(Assignment) Your answer should be the lines from the one containing "HALL pin OUT: none -> 10" through the final line below, copied exactly.

(Records to process)

——

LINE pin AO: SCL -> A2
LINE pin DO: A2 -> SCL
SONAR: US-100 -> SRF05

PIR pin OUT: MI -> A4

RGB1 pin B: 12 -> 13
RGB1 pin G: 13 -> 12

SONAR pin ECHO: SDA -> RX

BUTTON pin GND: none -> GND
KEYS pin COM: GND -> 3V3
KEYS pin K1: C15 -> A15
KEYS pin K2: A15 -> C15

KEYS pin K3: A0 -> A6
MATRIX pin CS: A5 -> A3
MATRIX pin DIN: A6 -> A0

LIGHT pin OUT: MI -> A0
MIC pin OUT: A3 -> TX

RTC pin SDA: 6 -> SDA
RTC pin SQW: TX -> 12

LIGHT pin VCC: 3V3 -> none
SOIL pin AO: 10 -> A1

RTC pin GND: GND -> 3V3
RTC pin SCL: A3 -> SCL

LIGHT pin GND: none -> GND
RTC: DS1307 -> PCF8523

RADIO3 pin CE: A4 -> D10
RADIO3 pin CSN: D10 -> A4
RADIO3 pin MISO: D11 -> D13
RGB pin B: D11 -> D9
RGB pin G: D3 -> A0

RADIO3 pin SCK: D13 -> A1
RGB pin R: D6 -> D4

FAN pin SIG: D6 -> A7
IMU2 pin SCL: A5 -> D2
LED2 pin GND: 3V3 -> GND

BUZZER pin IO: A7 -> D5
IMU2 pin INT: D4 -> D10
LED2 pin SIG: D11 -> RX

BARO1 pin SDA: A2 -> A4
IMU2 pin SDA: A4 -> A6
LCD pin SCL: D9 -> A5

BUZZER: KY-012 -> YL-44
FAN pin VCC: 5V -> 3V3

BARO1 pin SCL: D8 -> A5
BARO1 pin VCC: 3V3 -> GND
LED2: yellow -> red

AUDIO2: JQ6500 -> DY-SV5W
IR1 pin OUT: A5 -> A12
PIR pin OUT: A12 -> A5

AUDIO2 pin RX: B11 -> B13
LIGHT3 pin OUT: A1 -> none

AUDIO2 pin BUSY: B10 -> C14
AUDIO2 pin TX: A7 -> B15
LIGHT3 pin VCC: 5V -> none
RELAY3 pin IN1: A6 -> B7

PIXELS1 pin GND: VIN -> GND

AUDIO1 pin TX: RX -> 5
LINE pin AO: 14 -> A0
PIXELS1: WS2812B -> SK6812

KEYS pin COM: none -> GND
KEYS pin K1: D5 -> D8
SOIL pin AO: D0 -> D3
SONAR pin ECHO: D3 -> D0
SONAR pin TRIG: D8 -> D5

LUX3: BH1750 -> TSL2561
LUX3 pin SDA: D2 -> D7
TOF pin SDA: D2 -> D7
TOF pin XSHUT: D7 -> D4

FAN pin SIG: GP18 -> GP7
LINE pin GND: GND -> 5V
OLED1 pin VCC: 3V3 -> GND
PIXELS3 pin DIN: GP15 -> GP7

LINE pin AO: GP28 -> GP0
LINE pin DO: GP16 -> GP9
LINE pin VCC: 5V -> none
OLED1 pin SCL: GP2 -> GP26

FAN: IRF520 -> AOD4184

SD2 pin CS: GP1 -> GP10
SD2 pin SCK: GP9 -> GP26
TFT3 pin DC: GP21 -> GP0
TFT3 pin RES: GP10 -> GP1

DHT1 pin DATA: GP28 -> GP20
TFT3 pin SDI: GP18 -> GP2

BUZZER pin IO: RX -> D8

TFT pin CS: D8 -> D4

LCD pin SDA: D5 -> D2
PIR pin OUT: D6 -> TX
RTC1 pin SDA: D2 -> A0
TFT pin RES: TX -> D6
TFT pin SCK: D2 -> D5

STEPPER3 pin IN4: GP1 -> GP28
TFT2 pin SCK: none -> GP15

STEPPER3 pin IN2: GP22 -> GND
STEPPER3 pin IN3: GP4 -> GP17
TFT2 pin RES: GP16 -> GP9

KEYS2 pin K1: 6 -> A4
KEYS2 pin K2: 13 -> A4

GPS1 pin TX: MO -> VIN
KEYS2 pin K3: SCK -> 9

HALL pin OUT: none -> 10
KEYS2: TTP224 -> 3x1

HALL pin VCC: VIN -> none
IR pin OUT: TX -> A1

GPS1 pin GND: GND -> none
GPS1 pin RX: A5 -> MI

——

(Your response)
HALL pin OUT: none -> 10
KEYS2: TTP224 -> 3x1

HALL pin VCC: VIN -> none
IR pin OUT: TX -> A1

GPS1 pin GND: GND -> none
GPS1 pin RX: A5 -> MI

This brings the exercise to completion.